Look below for the line containing "C105: 150uF (SPK, VN) -> 150uF (SPK, VO)". Output it and each remaining line of the entries exactly, and nothing else.

******

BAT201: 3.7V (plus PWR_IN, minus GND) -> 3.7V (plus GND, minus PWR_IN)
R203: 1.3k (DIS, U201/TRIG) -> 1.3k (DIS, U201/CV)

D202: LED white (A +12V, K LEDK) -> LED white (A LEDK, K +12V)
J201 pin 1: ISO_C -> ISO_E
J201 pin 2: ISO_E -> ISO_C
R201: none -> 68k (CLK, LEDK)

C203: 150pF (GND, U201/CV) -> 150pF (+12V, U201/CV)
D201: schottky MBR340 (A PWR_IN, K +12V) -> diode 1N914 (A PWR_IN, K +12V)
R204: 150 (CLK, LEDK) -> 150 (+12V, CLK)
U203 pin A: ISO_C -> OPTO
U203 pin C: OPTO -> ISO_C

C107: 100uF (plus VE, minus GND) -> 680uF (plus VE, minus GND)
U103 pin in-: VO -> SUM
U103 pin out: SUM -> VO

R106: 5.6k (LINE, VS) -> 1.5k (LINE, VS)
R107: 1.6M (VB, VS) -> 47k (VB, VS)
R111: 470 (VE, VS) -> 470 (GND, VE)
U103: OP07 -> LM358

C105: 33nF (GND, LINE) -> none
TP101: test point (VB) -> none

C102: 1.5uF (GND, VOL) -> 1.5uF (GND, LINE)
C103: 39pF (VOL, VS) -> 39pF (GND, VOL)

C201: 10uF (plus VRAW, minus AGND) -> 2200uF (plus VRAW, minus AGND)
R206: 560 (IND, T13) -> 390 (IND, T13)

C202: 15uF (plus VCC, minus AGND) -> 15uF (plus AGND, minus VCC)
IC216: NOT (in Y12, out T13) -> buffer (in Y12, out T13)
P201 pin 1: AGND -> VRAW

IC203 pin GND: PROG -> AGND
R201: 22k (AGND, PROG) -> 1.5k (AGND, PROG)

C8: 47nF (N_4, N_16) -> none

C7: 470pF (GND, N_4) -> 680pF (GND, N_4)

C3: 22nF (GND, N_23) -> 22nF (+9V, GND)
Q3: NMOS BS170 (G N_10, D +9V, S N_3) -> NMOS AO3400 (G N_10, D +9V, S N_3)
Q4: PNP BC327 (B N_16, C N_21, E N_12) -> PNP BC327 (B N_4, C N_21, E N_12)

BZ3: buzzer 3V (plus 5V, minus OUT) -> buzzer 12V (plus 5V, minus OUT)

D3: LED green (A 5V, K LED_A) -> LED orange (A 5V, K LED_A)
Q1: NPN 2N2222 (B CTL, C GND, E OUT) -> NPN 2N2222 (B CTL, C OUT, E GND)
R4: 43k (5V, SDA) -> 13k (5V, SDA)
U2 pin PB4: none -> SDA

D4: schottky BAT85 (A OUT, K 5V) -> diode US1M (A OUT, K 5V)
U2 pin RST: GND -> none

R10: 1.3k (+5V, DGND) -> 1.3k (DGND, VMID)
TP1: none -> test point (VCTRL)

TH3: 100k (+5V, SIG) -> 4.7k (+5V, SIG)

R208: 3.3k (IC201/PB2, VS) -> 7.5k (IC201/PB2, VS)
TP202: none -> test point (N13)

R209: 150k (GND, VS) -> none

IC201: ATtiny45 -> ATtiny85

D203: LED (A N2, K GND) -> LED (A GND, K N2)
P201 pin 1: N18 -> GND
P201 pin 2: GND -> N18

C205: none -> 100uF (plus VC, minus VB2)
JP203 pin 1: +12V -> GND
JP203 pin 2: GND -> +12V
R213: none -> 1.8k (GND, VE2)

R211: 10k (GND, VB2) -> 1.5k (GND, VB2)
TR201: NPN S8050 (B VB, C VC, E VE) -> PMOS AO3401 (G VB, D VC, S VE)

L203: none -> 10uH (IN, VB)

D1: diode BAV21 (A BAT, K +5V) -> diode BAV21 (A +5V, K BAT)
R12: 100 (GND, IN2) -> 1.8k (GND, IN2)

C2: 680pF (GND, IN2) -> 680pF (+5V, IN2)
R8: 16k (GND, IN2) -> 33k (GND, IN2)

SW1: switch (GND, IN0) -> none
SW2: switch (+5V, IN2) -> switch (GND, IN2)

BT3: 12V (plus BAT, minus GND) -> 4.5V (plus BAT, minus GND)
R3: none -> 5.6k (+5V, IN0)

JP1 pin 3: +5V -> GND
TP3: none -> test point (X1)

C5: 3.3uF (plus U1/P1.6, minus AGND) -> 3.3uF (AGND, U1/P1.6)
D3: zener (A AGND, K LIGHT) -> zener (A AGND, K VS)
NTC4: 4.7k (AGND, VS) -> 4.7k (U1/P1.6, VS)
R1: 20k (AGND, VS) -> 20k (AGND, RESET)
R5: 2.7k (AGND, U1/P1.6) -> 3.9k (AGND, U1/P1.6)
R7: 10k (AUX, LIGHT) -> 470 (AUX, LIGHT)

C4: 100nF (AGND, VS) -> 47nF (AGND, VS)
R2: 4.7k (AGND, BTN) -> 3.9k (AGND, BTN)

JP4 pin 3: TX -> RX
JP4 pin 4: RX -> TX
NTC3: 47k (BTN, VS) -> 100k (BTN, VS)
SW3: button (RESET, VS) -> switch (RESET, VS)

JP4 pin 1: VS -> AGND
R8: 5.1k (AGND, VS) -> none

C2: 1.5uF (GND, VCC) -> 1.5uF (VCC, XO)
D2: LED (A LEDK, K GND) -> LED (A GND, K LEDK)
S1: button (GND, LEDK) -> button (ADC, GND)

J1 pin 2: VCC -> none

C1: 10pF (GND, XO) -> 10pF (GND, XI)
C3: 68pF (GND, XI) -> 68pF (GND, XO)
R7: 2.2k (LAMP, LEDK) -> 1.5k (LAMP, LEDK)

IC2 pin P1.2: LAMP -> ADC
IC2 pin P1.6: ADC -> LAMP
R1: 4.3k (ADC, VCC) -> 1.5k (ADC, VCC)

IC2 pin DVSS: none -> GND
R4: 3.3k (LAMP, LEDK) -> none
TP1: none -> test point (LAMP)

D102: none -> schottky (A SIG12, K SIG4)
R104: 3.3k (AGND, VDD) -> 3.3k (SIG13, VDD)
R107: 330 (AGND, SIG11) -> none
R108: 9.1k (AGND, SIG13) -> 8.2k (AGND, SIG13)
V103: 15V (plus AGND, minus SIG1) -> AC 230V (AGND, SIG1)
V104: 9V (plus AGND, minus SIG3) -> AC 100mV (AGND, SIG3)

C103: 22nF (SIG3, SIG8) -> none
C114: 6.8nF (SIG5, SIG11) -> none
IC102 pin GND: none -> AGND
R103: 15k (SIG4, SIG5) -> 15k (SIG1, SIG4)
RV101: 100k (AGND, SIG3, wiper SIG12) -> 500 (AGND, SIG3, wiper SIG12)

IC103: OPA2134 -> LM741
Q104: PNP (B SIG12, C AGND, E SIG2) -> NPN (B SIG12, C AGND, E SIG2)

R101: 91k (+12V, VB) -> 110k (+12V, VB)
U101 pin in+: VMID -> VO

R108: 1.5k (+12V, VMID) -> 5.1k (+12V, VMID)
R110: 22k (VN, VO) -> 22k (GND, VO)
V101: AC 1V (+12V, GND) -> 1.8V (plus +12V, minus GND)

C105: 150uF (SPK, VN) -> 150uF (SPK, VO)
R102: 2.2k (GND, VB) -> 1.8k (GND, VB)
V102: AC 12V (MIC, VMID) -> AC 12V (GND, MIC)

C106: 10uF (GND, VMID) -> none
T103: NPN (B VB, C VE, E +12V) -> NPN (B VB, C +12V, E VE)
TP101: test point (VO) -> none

******

**Task output**:
C105: 150uF (SPK, VN) -> 150uF (SPK, VO)
R102: 2.2k (GND, VB) -> 1.8k (GND, VB)
V102: AC 12V (MIC, VMID) -> AC 12V (GND, MIC)

C106: 10uF (GND, VMID) -> none
T103: NPN (B VB, C VE, E +12V) -> NPN (B VB, C +12V, E VE)
TP101: test point (VO) -> none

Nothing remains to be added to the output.